• Work instructions: Where an entry contains a picture, skip the picture and write out everything else exactly.
The data section start
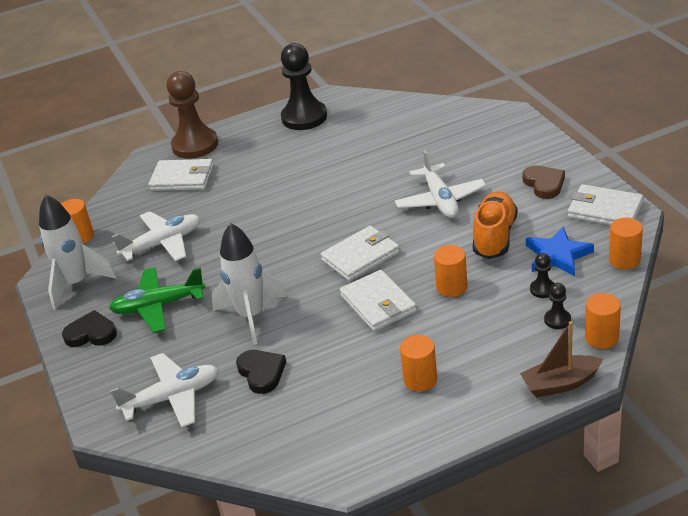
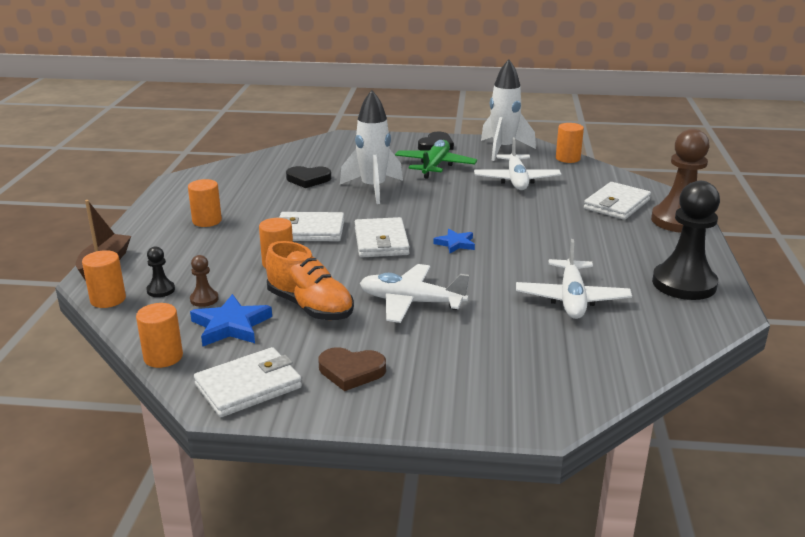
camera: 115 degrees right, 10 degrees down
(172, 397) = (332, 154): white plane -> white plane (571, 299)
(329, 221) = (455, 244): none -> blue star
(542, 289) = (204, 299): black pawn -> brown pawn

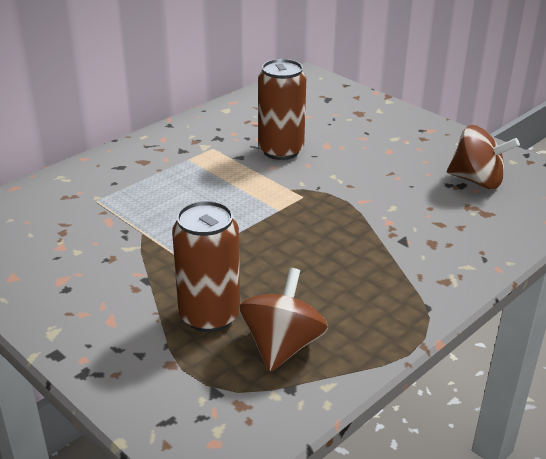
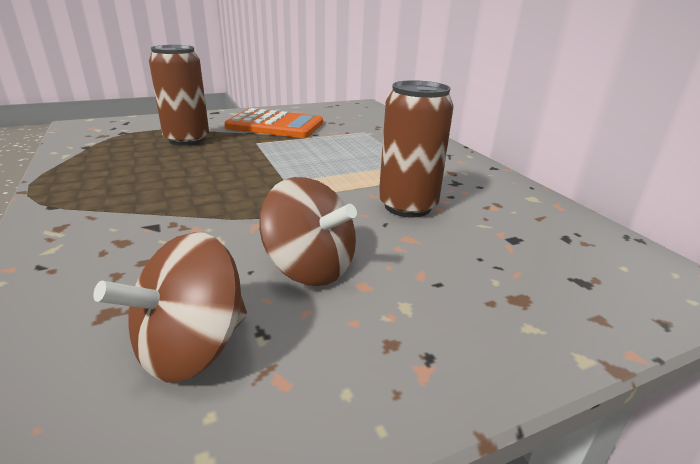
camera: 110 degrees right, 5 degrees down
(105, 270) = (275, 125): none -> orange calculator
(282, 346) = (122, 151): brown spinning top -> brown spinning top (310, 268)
The data section end
• Reply:
camera: 115 degrees right, 10 degrees down
(172, 397) = (332, 154): white plane -> white plane (571, 299)
(329, 221) = (455, 244): none -> blue star
(542, 289) = (204, 299): black pawn -> brown pawn

camera: 110 degrees right, 5 degrees down
(105, 270) = (275, 125): none -> orange calculator
(282, 346) = (122, 151): brown spinning top -> brown spinning top (310, 268)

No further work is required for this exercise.